## PROMPT
Leaving pictures aside, restate exactly the lines of the data below, from the first one through the line that contains "- → duck/royal purple 54, 171".
[[ DATASET ENTRIES, beginning ]]
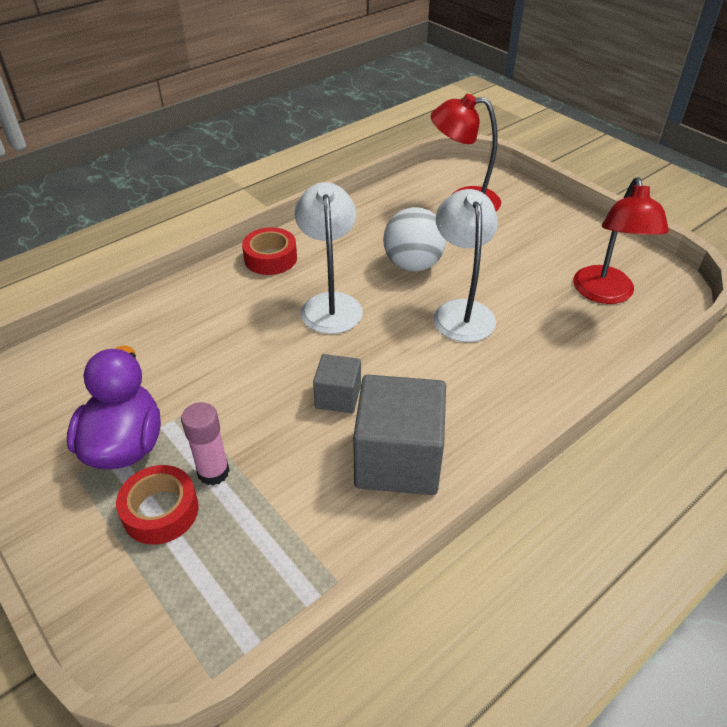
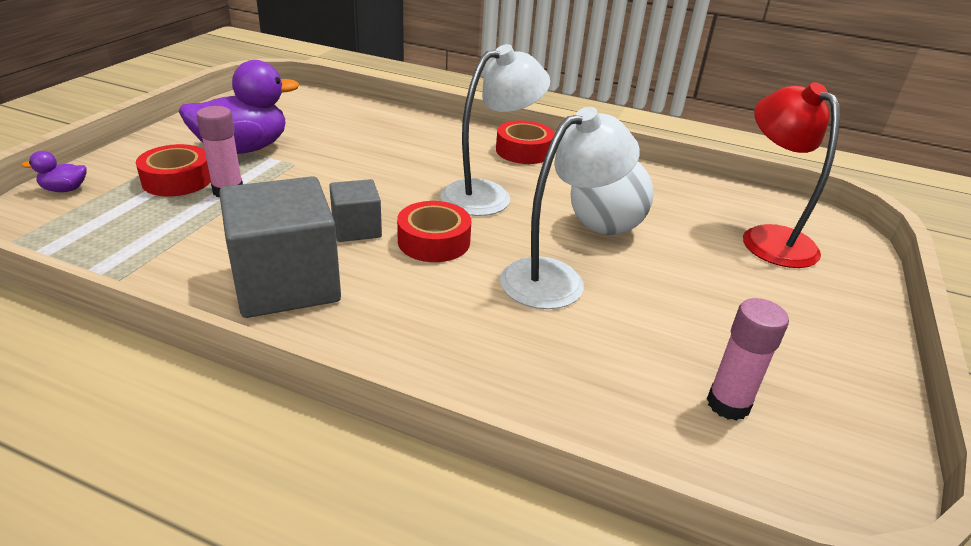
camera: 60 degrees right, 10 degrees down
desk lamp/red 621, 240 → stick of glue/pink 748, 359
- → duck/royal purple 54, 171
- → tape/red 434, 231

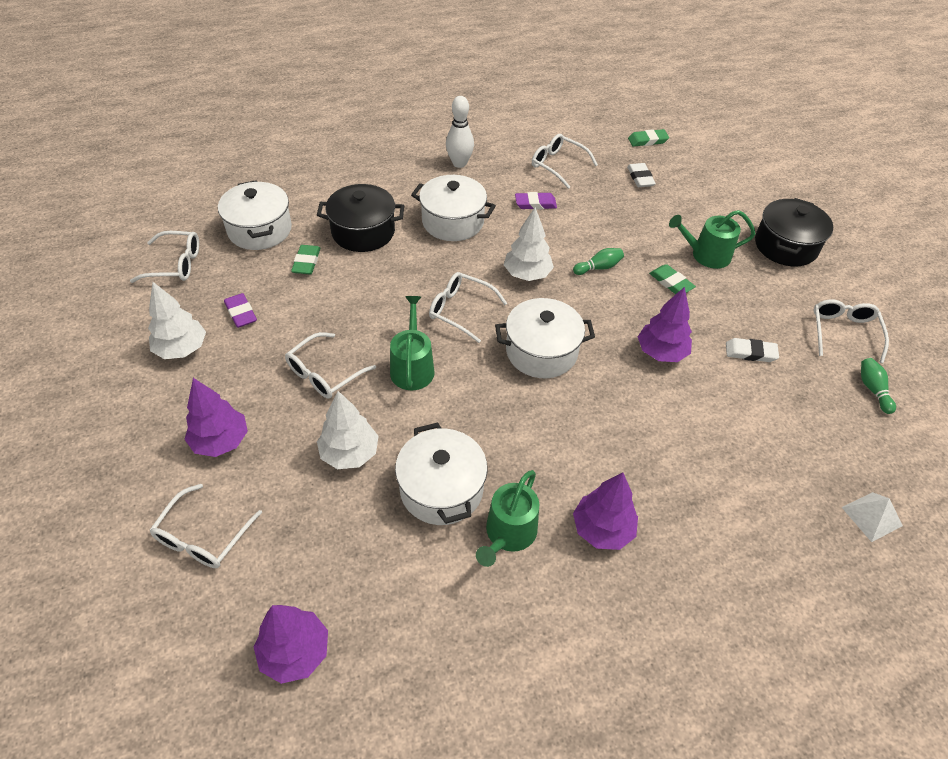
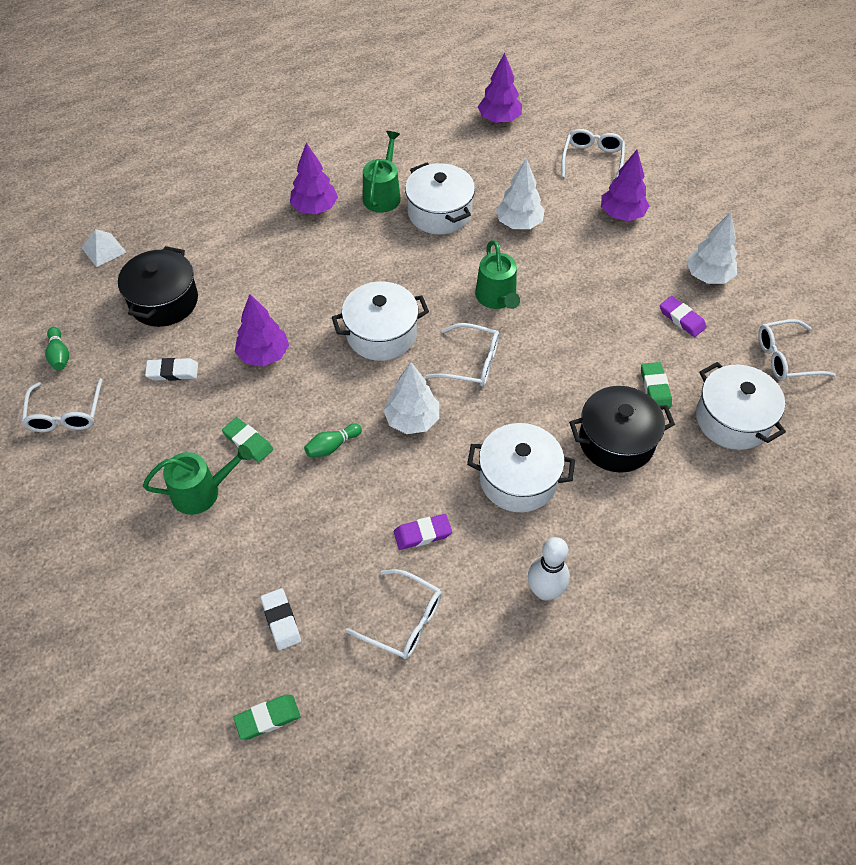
camera: 170 degrees right, 5 degrees up
eyeglasses/snow-white 330, 365 → -
stockpot/jet-black 794, 232 → stockpot/jet-black 158, 286, relocated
[[ DATASET ENTRIES, end ]]
## RESPONSE TO THE EXERCISE
camera: 60 degrees right, 10 degrees down
desk lamp/red 621, 240 → stick of glue/pink 748, 359
- → duck/royal purple 54, 171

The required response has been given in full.